(Given records)
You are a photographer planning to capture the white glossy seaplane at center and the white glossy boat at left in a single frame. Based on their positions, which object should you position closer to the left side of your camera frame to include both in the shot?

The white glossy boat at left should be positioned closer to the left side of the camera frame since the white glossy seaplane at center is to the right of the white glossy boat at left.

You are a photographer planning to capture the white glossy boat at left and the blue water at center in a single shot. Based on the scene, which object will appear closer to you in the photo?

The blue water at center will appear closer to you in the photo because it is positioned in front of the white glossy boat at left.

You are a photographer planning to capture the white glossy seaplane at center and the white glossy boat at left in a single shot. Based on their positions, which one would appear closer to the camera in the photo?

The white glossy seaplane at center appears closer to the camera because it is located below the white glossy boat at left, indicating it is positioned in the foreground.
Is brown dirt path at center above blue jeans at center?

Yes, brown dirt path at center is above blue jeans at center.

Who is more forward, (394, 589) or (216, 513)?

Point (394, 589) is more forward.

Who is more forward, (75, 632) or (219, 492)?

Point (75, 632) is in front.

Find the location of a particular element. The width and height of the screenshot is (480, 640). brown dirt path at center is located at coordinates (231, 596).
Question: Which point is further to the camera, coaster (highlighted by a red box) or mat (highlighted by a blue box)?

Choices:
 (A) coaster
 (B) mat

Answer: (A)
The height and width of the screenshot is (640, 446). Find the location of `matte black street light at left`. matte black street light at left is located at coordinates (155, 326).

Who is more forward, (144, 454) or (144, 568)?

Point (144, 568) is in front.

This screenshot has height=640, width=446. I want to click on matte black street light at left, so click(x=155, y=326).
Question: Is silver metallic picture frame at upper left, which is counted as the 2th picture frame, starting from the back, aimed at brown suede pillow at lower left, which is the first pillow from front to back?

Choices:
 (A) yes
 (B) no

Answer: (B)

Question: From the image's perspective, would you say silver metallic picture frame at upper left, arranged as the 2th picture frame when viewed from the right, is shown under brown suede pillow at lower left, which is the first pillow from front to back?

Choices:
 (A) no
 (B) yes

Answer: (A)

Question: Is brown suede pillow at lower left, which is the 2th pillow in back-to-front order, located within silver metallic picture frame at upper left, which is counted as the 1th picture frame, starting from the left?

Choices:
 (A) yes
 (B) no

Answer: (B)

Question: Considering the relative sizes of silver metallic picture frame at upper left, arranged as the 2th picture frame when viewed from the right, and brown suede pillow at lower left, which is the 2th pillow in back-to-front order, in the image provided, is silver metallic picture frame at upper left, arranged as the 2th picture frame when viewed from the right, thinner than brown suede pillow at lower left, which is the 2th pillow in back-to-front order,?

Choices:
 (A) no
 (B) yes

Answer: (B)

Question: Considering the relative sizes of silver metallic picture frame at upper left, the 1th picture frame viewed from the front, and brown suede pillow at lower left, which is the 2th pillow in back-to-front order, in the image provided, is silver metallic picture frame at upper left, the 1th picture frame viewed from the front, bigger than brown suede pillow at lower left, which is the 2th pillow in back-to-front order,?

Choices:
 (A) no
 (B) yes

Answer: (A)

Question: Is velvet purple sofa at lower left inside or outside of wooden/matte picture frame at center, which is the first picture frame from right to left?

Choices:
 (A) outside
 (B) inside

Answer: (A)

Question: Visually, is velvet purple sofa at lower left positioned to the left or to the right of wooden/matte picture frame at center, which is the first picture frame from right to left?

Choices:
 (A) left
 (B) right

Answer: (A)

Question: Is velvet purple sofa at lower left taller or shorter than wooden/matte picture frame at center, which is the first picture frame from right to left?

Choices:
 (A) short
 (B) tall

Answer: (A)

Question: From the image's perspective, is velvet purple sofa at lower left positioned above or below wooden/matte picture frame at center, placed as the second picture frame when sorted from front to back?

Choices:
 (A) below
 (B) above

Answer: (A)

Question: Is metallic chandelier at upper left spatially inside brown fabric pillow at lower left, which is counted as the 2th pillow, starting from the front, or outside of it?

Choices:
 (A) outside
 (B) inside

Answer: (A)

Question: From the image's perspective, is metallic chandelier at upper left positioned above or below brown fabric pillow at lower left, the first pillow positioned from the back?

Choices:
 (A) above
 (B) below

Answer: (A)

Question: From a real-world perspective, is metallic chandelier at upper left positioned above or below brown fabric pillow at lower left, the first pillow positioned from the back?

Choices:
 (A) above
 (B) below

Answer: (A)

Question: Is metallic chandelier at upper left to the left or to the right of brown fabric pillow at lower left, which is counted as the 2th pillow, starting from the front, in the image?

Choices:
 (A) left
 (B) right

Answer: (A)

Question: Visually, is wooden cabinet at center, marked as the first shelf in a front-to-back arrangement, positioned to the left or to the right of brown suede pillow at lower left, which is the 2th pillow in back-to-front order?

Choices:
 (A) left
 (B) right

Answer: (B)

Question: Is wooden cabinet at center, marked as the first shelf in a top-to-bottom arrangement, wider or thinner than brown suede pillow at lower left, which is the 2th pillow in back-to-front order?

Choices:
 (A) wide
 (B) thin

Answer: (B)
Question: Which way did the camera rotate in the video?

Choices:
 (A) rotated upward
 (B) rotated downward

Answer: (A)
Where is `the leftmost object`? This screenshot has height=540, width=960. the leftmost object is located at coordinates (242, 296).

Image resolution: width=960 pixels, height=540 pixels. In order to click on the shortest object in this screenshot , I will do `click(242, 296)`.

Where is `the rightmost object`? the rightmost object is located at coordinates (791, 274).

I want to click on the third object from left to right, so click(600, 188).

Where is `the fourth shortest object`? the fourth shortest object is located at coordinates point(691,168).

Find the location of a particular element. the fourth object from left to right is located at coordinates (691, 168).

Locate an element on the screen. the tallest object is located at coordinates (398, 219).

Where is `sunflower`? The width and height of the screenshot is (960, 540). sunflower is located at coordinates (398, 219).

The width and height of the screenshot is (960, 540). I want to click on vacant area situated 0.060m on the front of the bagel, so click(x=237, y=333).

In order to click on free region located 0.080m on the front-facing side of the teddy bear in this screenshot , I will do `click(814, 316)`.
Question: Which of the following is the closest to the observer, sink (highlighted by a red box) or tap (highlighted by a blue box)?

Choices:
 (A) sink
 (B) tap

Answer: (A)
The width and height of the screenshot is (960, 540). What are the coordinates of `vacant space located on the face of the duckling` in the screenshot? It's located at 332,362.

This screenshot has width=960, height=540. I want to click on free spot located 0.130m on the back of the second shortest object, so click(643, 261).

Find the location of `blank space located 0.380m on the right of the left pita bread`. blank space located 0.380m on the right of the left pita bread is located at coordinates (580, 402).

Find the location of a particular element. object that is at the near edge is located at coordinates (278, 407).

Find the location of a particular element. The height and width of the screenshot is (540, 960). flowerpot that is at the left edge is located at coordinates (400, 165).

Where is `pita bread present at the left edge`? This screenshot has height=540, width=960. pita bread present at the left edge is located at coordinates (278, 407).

(What the task asks) Starting at the line that contains "Find the location of a particular element. object" and ending with the last line of the listing, rewrite those lines with "flowerpot" changed to "plant pot" and everything else left as is.

(Exercise output)
Find the location of a particular element. object that is at the near edge is located at coordinates (278, 407).

Find the location of a particular element. The height and width of the screenshot is (540, 960). plant pot that is at the left edge is located at coordinates (400, 165).

Where is `pita bread present at the left edge`? This screenshot has height=540, width=960. pita bread present at the left edge is located at coordinates (278, 407).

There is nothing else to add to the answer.